- THE TASK -
Set down all the entries again, word for word.

[Version comparison data]
::::::
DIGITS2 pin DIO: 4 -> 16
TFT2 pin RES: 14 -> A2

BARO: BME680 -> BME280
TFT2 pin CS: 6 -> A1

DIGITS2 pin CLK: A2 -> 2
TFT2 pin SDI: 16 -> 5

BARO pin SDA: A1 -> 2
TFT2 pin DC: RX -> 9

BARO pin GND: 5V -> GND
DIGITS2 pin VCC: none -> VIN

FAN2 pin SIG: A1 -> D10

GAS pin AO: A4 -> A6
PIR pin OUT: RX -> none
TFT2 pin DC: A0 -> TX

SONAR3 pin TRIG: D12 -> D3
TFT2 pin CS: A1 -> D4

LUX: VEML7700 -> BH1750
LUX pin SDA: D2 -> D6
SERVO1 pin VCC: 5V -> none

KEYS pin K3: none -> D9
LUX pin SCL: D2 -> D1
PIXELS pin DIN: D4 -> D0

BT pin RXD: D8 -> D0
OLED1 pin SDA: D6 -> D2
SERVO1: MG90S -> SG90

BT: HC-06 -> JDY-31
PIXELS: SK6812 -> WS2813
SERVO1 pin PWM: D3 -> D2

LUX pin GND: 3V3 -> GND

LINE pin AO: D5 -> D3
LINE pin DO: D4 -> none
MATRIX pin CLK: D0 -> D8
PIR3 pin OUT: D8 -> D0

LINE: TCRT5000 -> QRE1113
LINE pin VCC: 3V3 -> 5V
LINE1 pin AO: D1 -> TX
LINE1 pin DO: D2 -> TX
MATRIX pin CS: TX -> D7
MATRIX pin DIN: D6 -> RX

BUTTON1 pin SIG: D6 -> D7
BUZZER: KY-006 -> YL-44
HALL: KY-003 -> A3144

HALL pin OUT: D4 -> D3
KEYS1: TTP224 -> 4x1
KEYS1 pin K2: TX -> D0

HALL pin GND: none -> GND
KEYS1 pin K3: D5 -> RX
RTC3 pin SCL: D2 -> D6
::::::
- RESPONSE TO THIS TASK -
DIGITS2 pin DIO: 4 -> 16
TFT2 pin RES: 14 -> A2

BARO: BME680 -> BME280
TFT2 pin CS: 6 -> A1

DIGITS2 pin CLK: A2 -> 2
TFT2 pin SDI: 16 -> 5

BARO pin SDA: A1 -> 2
TFT2 pin DC: RX -> 9

BARO pin GND: 5V -> GND
DIGITS2 pin VCC: none -> VIN

FAN2 pin SIG: A1 -> D10

GAS pin AO: A4 -> A6
PIR pin OUT: RX -> none
TFT2 pin DC: A0 -> TX

SONAR3 pin TRIG: D12 -> D3
TFT2 pin CS: A1 -> D4

LUX: VEML7700 -> BH1750
LUX pin SDA: D2 -> D6
SERVO1 pin VCC: 5V -> none

KEYS pin K3: none -> D9
LUX pin SCL: D2 -> D1
PIXELS pin DIN: D4 -> D0

BT pin RXD: D8 -> D0
OLED1 pin SDA: D6 -> D2
SERVO1: MG90S -> SG90

BT: HC-06 -> JDY-31
PIXELS: SK6812 -> WS2813
SERVO1 pin PWM: D3 -> D2

LUX pin GND: 3V3 -> GND

LINE pin AO: D5 -> D3
LINE pin DO: D4 -> none
MATRIX pin CLK: D0 -> D8
PIR3 pin OUT: D8 -> D0

LINE: TCRT5000 -> QRE1113
LINE pin VCC: 3V3 -> 5V
LINE1 pin AO: D1 -> TX
LINE1 pin DO: D2 -> TX
MATRIX pin CS: TX -> D7
MATRIX pin DIN: D6 -> RX

BUTTON1 pin SIG: D6 -> D7
BUZZER: KY-006 -> YL-44
HALL: KY-003 -> A3144

HALL pin OUT: D4 -> D3
KEYS1: TTP224 -> 4x1
KEYS1 pin K2: TX -> D0

HALL pin GND: none -> GND
KEYS1 pin K3: D5 -> RX
RTC3 pin SCL: D2 -> D6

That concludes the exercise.